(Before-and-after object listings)
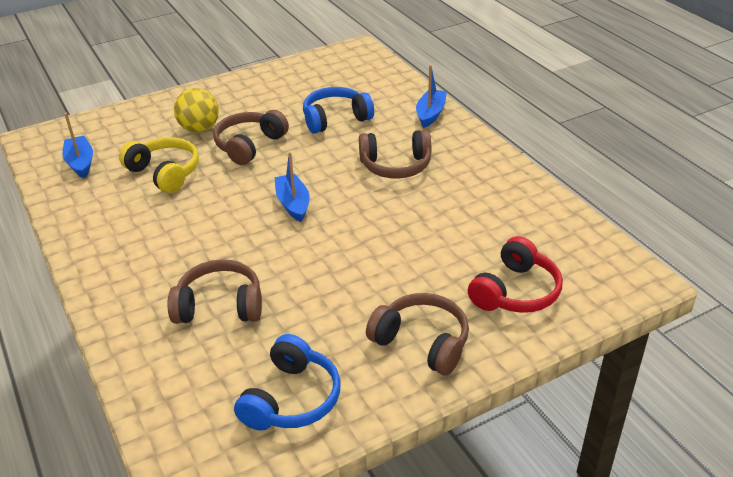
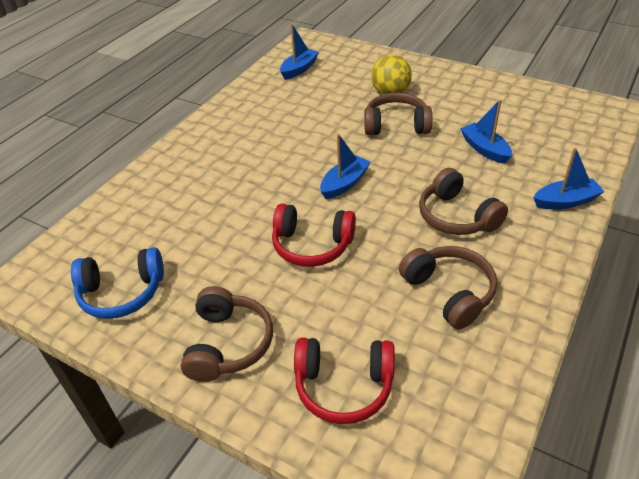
camera: 60 degrees right, 5 degrees up
yellow headphones [119,137,199,193] -> none
brown headphones [168,259,262,324] -> brown headphones moved to [399,246,497,329]
blue headphones [303,87,374,134] -> blue boat [460,100,512,164]
none -> red headphones [272,204,356,267]

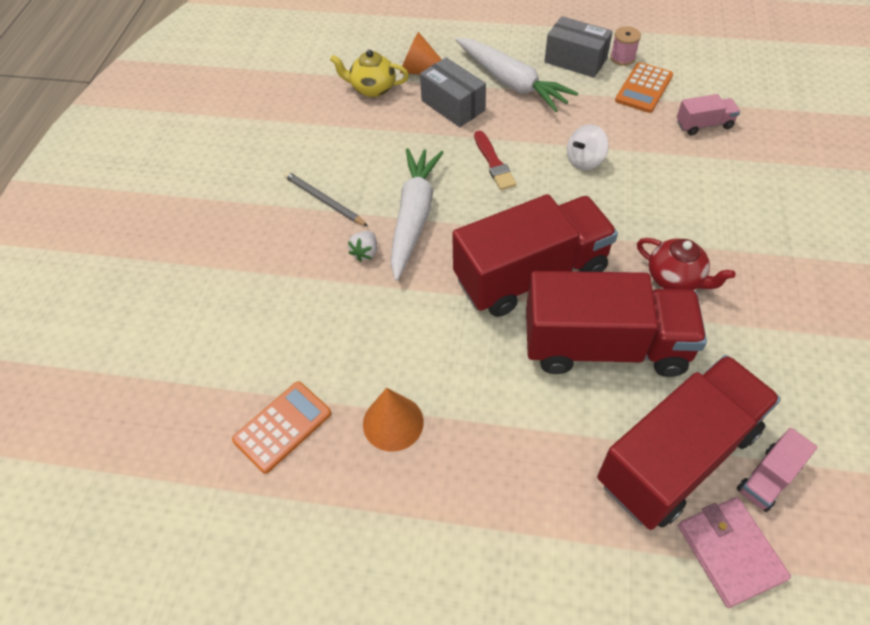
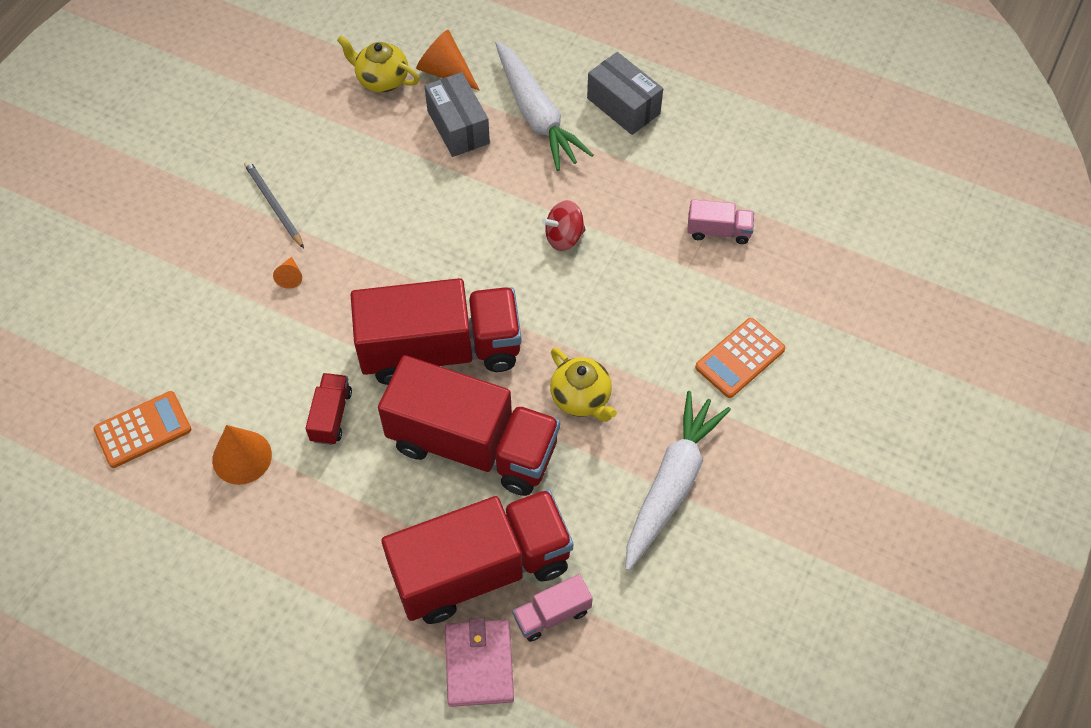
camera: 15 degrees right, 5 degrees up
white strawberry [348,231,377,262] -> orange cone [273,257,302,289]
white carrot [391,148,444,281] -> white carrot moved to [626,391,731,571]
red brush [474,131,516,190] -> none
white spinning top [567,124,609,170] -> red spinning top [542,200,586,251]
pink spool [610,26,641,66] -> none
orange calculator [615,62,673,113] -> orange calculator moved to [695,318,785,398]
red teapot [637,238,735,290] -> yellow teapot [550,348,617,422]
none -> red truck [305,373,352,445]

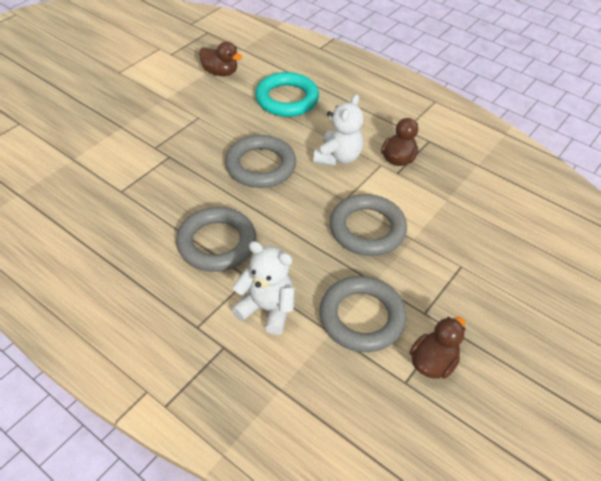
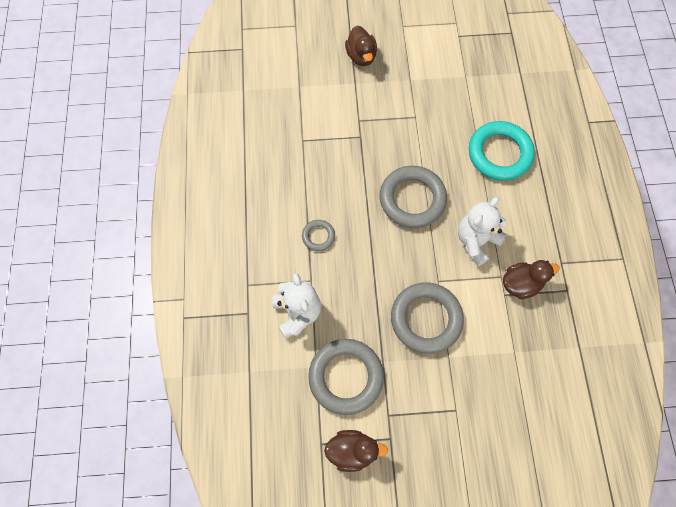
camera: 50 degrees right, 20 degrees up
grey ring [176,207,256,272] -> grey ring [302,220,335,251], size x0.49
brown duck [199,42,242,76] -> brown duck moved to [345,26,377,66]
white teddy bear [313,94,363,166] -> white teddy bear turned 150 degrees clockwise [458,197,506,266]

→ WORK INSTRUCTION
In the records above, locate the line that contains "camera: 50 degrees right, 20 degrees up". Repeat it and every line after it, exactly, and nothing else.

→ YOUR RESPONSE
camera: 50 degrees right, 20 degrees up
grey ring [176,207,256,272] -> grey ring [302,220,335,251], size x0.49
brown duck [199,42,242,76] -> brown duck moved to [345,26,377,66]
white teddy bear [313,94,363,166] -> white teddy bear turned 150 degrees clockwise [458,197,506,266]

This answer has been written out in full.